**PROVIDED RECORDS**
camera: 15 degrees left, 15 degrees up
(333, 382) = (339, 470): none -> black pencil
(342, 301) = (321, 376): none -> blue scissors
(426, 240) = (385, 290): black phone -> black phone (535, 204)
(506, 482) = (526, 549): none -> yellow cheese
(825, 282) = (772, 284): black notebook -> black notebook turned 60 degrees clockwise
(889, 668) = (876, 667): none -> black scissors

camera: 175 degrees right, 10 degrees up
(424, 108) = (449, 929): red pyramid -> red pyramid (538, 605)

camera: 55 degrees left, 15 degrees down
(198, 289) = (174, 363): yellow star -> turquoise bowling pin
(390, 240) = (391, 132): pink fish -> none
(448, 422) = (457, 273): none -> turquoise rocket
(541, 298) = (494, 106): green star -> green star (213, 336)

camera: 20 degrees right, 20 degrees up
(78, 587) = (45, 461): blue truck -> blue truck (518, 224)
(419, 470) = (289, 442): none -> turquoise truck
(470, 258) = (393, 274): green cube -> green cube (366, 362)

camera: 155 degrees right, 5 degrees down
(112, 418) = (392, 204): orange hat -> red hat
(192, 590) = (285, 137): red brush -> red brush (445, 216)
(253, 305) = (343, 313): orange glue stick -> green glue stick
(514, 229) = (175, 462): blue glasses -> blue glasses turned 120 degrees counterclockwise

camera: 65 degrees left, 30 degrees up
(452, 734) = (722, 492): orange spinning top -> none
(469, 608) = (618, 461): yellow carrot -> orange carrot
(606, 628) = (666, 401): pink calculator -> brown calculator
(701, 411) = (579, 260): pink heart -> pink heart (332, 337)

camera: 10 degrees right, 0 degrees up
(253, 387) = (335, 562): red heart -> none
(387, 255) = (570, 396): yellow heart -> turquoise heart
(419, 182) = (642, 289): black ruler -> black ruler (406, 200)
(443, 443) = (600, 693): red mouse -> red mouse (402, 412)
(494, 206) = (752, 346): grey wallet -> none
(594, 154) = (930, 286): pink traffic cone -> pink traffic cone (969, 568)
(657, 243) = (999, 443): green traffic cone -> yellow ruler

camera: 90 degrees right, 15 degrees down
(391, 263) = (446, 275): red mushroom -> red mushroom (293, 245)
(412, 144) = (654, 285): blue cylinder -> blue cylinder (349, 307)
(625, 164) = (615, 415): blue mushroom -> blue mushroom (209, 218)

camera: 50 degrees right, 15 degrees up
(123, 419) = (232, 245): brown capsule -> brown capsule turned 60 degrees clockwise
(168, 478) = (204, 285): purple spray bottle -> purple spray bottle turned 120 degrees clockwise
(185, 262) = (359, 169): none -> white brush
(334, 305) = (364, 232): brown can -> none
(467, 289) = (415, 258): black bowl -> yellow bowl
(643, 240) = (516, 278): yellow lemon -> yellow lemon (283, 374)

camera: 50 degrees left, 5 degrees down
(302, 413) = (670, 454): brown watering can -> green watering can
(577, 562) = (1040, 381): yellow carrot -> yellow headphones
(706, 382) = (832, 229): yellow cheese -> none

**WHAT THE TASK REQUIRES**
Line by line, copy the data above exactly as it reads.

**EXERCISE RESPONSE**
camera: 15 degrees left, 15 degrees up
(333, 382) = (339, 470): none -> black pencil
(342, 301) = (321, 376): none -> blue scissors
(426, 240) = (385, 290): black phone -> black phone (535, 204)
(506, 482) = (526, 549): none -> yellow cheese
(825, 282) = (772, 284): black notebook -> black notebook turned 60 degrees clockwise
(889, 668) = (876, 667): none -> black scissors

camera: 175 degrees right, 10 degrees up
(424, 108) = (449, 929): red pyramid -> red pyramid (538, 605)

camera: 55 degrees left, 15 degrees down
(198, 289) = (174, 363): yellow star -> turquoise bowling pin
(390, 240) = (391, 132): pink fish -> none
(448, 422) = (457, 273): none -> turquoise rocket
(541, 298) = (494, 106): green star -> green star (213, 336)

camera: 20 degrees right, 20 degrees up
(78, 587) = (45, 461): blue truck -> blue truck (518, 224)
(419, 470) = (289, 442): none -> turquoise truck
(470, 258) = (393, 274): green cube -> green cube (366, 362)

camera: 155 degrees right, 5 degrees down
(112, 418) = (392, 204): orange hat -> red hat
(192, 590) = (285, 137): red brush -> red brush (445, 216)
(253, 305) = (343, 313): orange glue stick -> green glue stick
(514, 229) = (175, 462): blue glasses -> blue glasses turned 120 degrees counterclockwise

camera: 65 degrees left, 30 degrees up
(452, 734) = (722, 492): orange spinning top -> none
(469, 608) = (618, 461): yellow carrot -> orange carrot
(606, 628) = (666, 401): pink calculator -> brown calculator
(701, 411) = (579, 260): pink heart -> pink heart (332, 337)

camera: 10 degrees right, 0 degrees up
(253, 387) = (335, 562): red heart -> none
(387, 255) = (570, 396): yellow heart -> turquoise heart
(419, 182) = (642, 289): black ruler -> black ruler (406, 200)
(443, 443) = (600, 693): red mouse -> red mouse (402, 412)
(494, 206) = (752, 346): grey wallet -> none
(594, 154) = (930, 286): pink traffic cone -> pink traffic cone (969, 568)
(657, 243) = (999, 443): green traffic cone -> yellow ruler

camera: 90 degrees right, 15 degrees down
(391, 263) = (446, 275): red mushroom -> red mushroom (293, 245)
(412, 144) = (654, 285): blue cylinder -> blue cylinder (349, 307)
(625, 164) = (615, 415): blue mushroom -> blue mushroom (209, 218)

camera: 50 degrees right, 15 degrees up
(123, 419) = (232, 245): brown capsule -> brown capsule turned 60 degrees clockwise
(168, 478) = (204, 285): purple spray bottle -> purple spray bottle turned 120 degrees clockwise
(185, 262) = (359, 169): none -> white brush
(334, 305) = (364, 232): brown can -> none
(467, 289) = (415, 258): black bowl -> yellow bowl
(643, 240) = (516, 278): yellow lemon -> yellow lemon (283, 374)

camera: 50 degrees left, 5 degrees down
(302, 413) = (670, 454): brown watering can -> green watering can
(577, 562) = (1040, 381): yellow carrot -> yellow headphones
(706, 382) = (832, 229): yellow cheese -> none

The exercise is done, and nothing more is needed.